Instruction => Find the lines of data that contain the string "stained", then list them.

Input =>
══════════
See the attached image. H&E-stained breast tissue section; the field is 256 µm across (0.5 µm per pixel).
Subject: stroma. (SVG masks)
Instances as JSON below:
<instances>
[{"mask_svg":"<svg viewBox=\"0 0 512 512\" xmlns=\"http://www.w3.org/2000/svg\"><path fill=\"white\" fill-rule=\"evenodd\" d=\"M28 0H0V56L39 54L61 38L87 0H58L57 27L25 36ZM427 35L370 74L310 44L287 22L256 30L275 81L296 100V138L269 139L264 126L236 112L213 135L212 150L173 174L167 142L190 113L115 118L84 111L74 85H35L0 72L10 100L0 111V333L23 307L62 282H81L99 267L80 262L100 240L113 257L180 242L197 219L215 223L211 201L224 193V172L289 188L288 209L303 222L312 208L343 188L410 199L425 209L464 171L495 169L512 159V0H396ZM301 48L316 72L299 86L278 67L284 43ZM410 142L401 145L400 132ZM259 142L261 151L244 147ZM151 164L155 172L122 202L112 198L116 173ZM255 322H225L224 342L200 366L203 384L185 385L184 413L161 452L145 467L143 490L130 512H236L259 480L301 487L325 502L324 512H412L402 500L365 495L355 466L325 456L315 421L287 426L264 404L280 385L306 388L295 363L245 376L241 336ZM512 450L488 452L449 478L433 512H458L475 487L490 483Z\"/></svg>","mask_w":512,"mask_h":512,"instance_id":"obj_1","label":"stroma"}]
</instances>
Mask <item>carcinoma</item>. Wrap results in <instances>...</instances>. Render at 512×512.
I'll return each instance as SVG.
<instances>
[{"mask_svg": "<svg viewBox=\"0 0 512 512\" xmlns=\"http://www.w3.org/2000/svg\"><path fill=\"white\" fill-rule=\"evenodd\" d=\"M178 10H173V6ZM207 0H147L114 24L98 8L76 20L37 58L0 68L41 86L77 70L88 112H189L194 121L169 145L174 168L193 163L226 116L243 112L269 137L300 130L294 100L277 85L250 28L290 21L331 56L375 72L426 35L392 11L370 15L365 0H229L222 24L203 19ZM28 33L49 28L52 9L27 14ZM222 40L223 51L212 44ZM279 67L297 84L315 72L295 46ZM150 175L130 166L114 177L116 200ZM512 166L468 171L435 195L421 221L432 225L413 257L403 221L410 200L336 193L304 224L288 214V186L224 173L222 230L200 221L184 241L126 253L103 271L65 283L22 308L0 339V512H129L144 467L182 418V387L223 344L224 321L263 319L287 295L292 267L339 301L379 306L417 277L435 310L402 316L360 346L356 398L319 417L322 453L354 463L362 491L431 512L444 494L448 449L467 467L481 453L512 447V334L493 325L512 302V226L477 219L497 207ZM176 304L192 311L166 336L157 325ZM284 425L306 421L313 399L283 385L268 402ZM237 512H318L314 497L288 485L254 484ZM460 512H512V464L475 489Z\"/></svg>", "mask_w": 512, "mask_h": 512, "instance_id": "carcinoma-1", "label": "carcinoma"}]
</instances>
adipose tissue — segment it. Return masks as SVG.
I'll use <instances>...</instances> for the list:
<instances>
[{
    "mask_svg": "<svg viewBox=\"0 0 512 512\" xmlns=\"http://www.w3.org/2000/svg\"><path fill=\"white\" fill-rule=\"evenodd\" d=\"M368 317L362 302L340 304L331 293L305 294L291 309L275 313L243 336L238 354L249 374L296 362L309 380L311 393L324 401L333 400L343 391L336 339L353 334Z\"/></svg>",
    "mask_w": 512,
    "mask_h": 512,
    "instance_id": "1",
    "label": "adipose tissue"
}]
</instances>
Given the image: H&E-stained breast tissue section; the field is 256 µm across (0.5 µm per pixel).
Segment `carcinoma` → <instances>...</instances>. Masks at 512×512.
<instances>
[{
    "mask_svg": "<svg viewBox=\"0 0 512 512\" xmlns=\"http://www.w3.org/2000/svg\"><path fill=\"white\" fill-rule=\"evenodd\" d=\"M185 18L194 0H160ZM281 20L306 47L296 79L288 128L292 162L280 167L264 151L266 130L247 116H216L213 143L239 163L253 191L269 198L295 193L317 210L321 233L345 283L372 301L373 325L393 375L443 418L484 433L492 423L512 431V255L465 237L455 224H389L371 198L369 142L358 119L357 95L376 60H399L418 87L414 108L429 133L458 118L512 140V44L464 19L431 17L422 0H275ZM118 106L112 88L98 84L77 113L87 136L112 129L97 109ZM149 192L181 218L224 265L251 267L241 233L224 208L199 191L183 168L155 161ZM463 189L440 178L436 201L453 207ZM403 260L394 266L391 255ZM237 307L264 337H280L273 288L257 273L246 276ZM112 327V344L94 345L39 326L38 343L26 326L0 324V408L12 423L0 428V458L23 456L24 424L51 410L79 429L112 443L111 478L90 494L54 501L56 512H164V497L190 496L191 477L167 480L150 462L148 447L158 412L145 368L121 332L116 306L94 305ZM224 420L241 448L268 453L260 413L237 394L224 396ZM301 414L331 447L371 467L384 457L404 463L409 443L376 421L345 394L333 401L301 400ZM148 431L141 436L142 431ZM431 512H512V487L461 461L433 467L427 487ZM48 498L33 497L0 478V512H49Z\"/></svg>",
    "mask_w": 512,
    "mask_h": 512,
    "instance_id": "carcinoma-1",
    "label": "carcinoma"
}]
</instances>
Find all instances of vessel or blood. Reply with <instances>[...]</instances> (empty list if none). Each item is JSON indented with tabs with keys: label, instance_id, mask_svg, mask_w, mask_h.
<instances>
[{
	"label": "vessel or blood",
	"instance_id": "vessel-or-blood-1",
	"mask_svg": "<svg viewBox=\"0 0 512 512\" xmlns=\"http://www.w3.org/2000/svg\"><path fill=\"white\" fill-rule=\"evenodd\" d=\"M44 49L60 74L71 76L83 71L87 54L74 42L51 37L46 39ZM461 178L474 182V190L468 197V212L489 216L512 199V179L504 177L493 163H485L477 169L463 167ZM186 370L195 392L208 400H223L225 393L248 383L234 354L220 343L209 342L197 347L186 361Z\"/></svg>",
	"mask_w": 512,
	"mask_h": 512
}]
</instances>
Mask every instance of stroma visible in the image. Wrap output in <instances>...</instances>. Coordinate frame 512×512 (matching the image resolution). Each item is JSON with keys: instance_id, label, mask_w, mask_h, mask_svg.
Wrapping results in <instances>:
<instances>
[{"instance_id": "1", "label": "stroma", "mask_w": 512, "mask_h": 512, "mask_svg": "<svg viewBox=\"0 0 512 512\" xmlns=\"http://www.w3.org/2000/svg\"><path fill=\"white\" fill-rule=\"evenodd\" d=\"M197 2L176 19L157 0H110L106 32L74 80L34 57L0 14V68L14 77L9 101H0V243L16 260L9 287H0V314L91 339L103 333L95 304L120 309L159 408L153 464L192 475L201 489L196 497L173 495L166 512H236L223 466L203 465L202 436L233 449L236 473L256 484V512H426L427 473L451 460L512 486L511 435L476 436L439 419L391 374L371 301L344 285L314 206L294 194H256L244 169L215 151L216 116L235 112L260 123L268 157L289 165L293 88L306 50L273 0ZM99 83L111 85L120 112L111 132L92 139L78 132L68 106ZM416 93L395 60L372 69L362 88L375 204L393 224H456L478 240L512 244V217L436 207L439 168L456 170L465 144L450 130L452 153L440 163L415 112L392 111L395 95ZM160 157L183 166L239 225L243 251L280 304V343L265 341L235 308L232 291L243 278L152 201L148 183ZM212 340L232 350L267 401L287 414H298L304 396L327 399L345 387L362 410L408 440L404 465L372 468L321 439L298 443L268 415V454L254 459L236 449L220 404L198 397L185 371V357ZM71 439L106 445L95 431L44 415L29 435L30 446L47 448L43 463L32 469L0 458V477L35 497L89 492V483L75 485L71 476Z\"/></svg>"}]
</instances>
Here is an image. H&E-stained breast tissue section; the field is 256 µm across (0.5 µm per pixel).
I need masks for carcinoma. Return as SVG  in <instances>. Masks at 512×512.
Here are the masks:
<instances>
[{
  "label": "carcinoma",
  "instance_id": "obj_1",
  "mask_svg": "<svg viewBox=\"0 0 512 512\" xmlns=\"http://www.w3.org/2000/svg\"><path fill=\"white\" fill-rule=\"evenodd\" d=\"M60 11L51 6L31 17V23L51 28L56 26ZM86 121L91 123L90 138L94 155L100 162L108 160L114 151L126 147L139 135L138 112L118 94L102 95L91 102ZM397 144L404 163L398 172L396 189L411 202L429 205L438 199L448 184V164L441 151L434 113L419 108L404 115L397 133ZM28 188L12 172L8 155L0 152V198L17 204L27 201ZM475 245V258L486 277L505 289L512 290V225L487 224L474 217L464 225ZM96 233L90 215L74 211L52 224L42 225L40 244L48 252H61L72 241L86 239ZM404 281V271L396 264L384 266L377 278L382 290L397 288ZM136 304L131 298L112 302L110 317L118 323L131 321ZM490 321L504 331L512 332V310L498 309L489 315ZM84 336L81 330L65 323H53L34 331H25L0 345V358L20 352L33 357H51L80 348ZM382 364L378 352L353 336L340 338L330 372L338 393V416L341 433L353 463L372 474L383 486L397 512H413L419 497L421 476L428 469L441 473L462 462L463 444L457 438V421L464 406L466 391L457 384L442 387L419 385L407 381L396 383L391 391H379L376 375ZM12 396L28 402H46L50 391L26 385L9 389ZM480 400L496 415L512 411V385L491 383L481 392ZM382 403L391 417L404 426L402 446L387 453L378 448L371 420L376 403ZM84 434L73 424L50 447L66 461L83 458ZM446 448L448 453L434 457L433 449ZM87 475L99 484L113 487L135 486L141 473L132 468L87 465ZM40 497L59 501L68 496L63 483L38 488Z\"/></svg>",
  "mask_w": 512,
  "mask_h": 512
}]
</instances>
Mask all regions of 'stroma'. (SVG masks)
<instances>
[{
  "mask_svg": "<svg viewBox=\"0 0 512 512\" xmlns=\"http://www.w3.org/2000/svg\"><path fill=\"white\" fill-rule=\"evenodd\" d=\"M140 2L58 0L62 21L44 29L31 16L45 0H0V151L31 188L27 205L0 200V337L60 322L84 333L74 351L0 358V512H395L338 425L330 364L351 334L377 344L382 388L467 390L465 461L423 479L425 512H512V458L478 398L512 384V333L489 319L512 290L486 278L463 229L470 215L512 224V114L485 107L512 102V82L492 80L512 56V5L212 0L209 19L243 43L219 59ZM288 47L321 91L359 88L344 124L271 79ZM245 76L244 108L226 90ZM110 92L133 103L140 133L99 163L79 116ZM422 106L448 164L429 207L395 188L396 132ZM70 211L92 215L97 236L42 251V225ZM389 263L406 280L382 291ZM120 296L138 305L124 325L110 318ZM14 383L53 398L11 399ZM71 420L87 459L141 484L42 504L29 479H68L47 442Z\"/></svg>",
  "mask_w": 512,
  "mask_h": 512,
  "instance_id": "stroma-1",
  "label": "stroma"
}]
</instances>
══════════
Finished answer =>
See the attached image. H&E-stained breast tissue section; the field is 256 µm across (0.5 µm per pixel).
Given the image: H&E-stained breast tissue section; the field is 256 µm across (0.5 µm per pixel).
Here is an image. H&E-stained breast tissue section; the field is 256 µm across (0.5 µm per pixel).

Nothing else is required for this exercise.